## Supplied records
+++
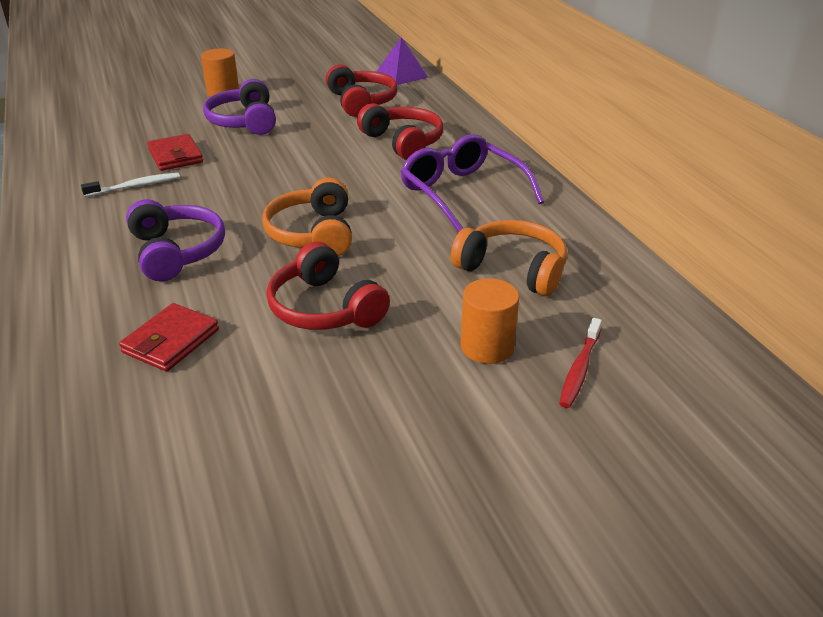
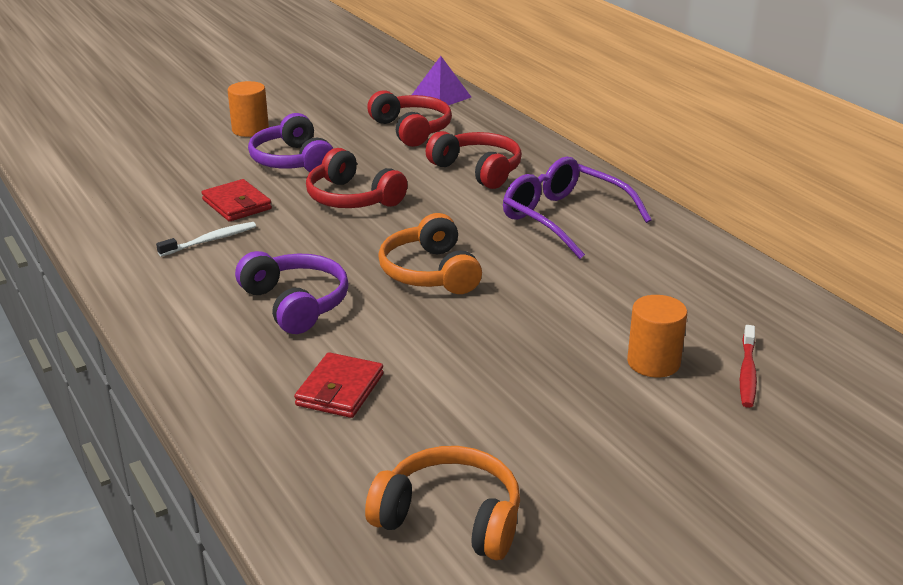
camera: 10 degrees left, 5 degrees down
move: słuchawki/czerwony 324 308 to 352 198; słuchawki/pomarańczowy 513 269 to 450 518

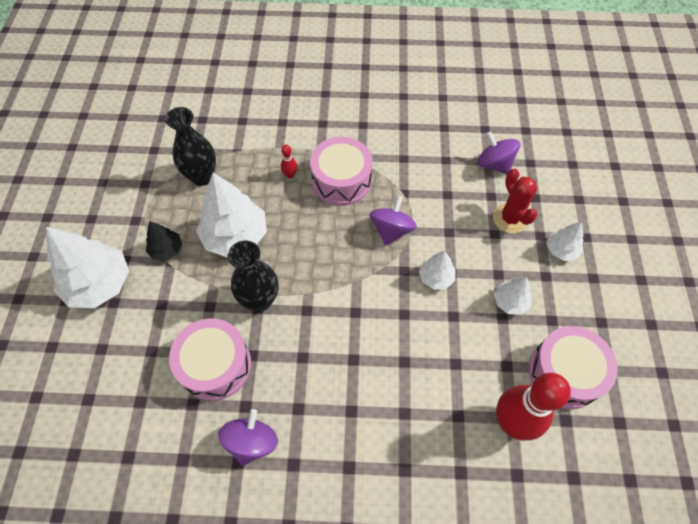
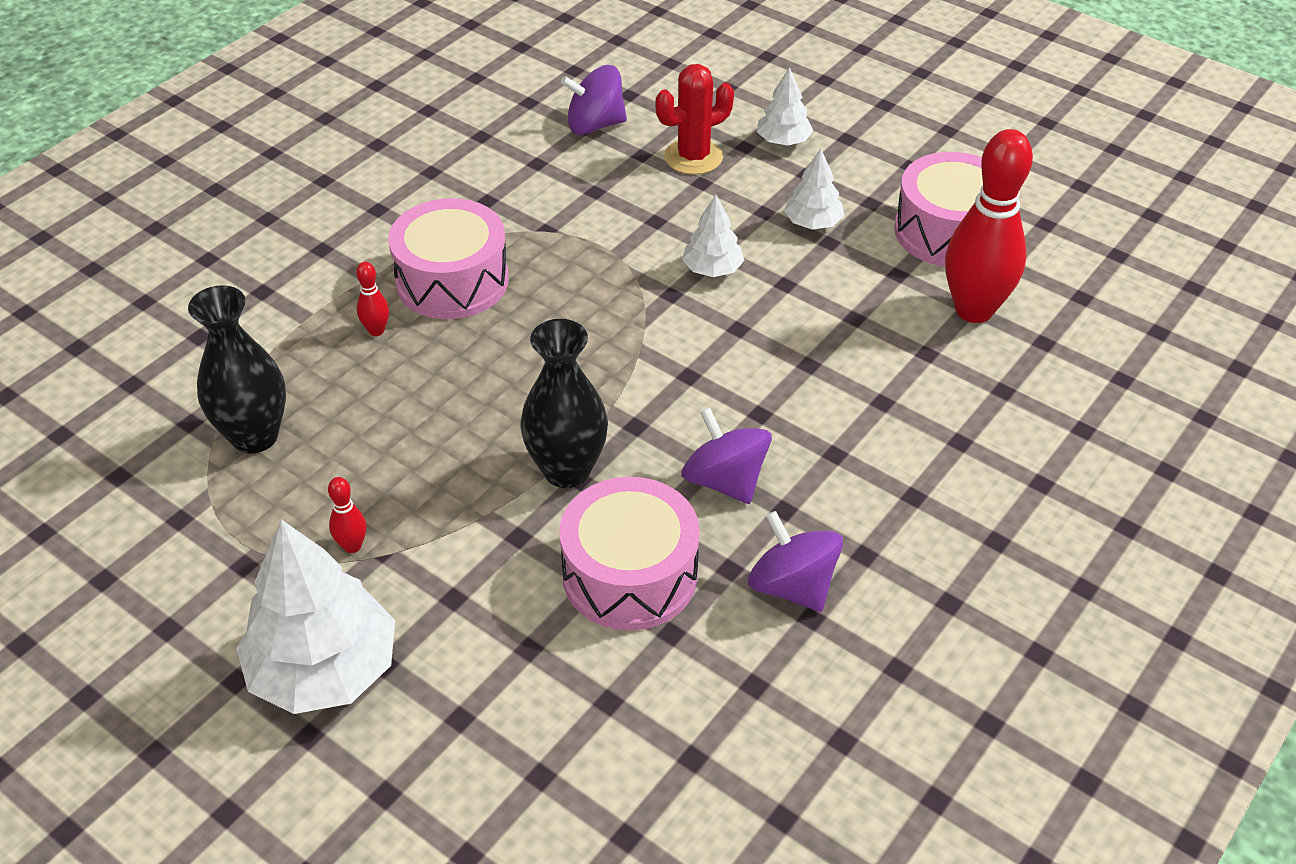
camera: 55 degrees left, 15 degrees down
delete: drzewko/biały 235 236
move: bączek/fioletowy 391 230 to 725 481
replace: drzewko/czarny 166 249 to kręgiel/czerwony 352 546
rotate: kaktus/czerwony 510 218 = 693 157 45 degrees counterclockwise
+++
## Brief
The answer must be an exact copy of every record above, minus the pictures.

## Solution to the problem
camera: 10 degrees left, 5 degrees down
move: słuchawki/czerwony 324 308 to 352 198; słuchawki/pomarańczowy 513 269 to 450 518

camera: 55 degrees left, 15 degrees down
delete: drzewko/biały 235 236
move: bączek/fioletowy 391 230 to 725 481
replace: drzewko/czarny 166 249 to kręgiel/czerwony 352 546
rotate: kaktus/czerwony 510 218 = 693 157 45 degrees counterclockwise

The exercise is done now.